--- Recorded data Enclosed Below ---
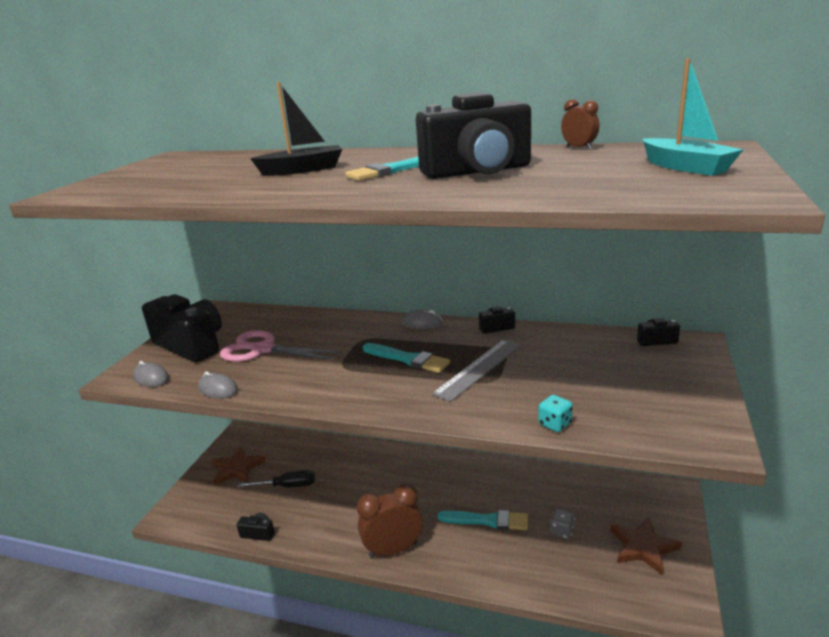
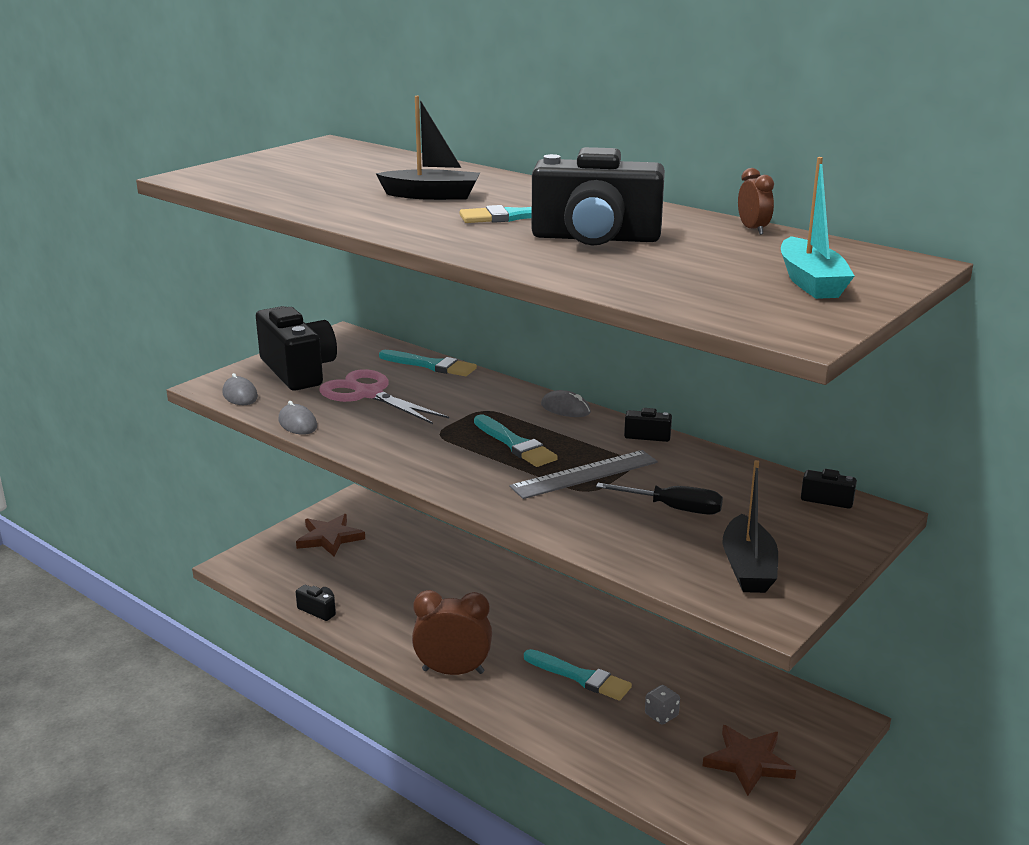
camera: 20 degrees right, 0 degrees up
(287, 486) = (375, 572): black screwdriver -> black screwdriver (674, 508)
(296, 316) = (431, 365): none -> turquoise brush
(555, 424) = (612, 550): turquoise dice -> none
(661, 408) = (748, 568): none -> black boat

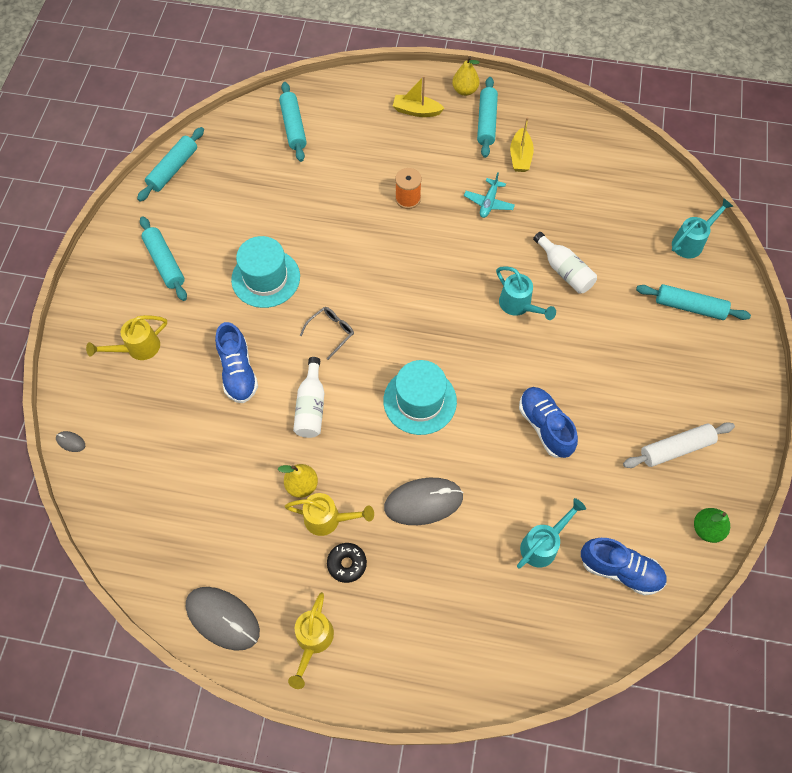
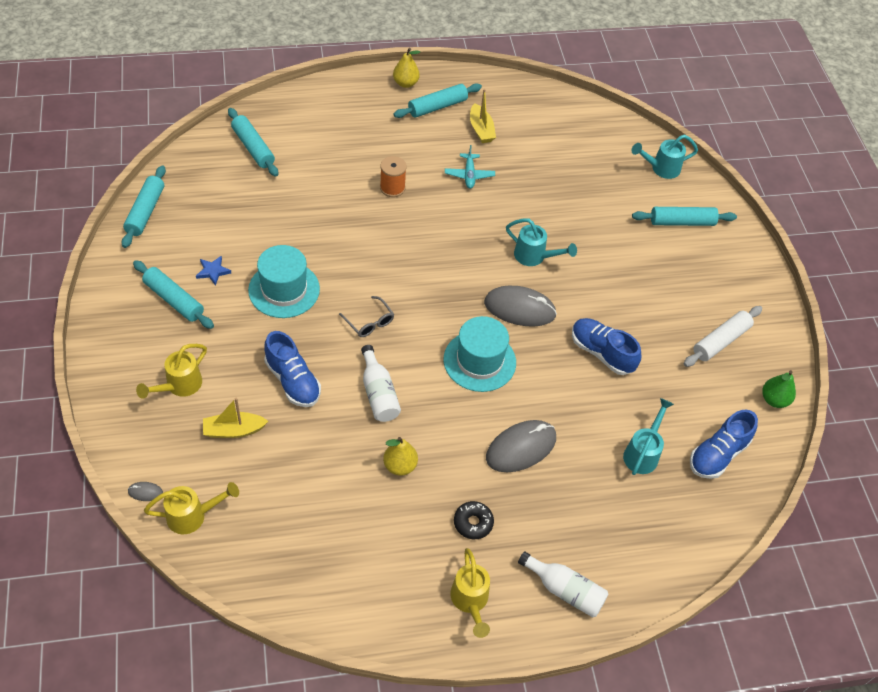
camera: 25 degrees left, 10 degrees down
(209, 243) = (213, 271): none -> blue star
(223, 618) = (374, 609): grey mouse -> grey mouse (519, 309)
(329, 519) = (439, 488): yellow watering can -> yellow watering can (193, 516)
(331, 332) = (369, 322): grey glasses -> grey glasses turned 120 degrees clockwise
(416, 111) = (367, 110): yellow boat -> yellow boat (234, 430)
(486, 122) = (437, 106): turquoise rolling pin -> turquoise rolling pin turned 75 degrees clockwise
(564, 270) = (562, 217): white bottle -> white bottle (565, 590)
(620, 570) = (718, 454): blue shoe -> blue shoe turned 135 degrees clockwise
(691, 242) = (660, 168): turquoise watering can -> turquoise watering can turned 135 degrees counterclockwise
--- End of Enclosed Recorded data ---
How would the lines above read from the one with "(661, 408) = (748, 568): none -> black boat" to the one with "(329, 519) = (439, 488): yellow", inclusive, with no pictures? Write them out exactly.

_Result for this task:_
(661, 408) = (748, 568): none -> black boat

camera: 25 degrees left, 10 degrees down
(209, 243) = (213, 271): none -> blue star
(223, 618) = (374, 609): grey mouse -> grey mouse (519, 309)
(329, 519) = (439, 488): yellow watering can -> yellow watering can (193, 516)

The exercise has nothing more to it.